*What is needed:*
Using the entries below, show all lines with the string "none".

Spatial reasoning data:
^^^^^^^^

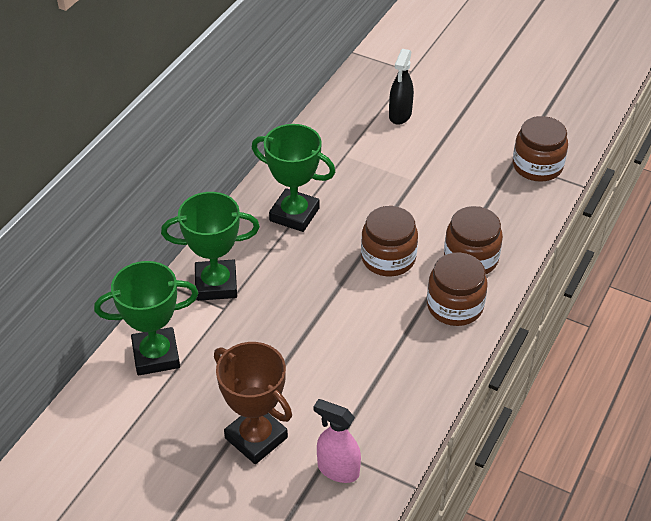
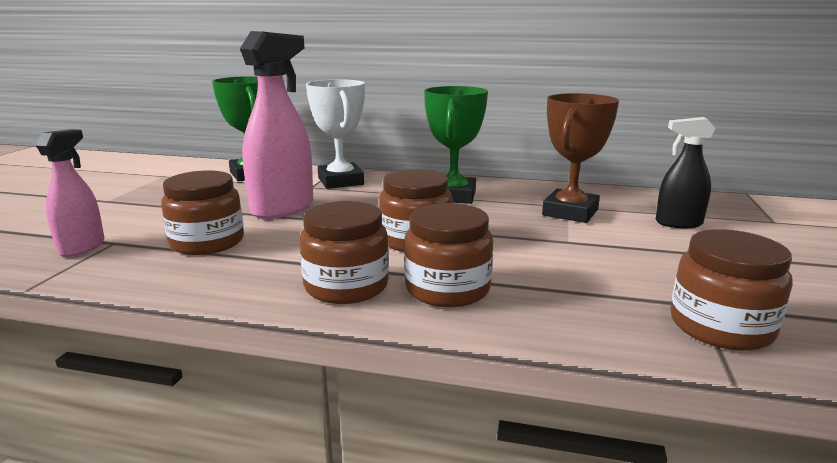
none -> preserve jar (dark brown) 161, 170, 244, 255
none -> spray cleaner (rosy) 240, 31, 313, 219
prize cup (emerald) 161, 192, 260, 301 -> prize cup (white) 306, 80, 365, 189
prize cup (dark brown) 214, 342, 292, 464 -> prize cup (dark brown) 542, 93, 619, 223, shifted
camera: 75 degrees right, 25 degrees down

^^^^^^^^

*Result for this task:*
none -> preserve jar (dark brown) 161, 170, 244, 255
none -> spray cleaner (rosy) 240, 31, 313, 219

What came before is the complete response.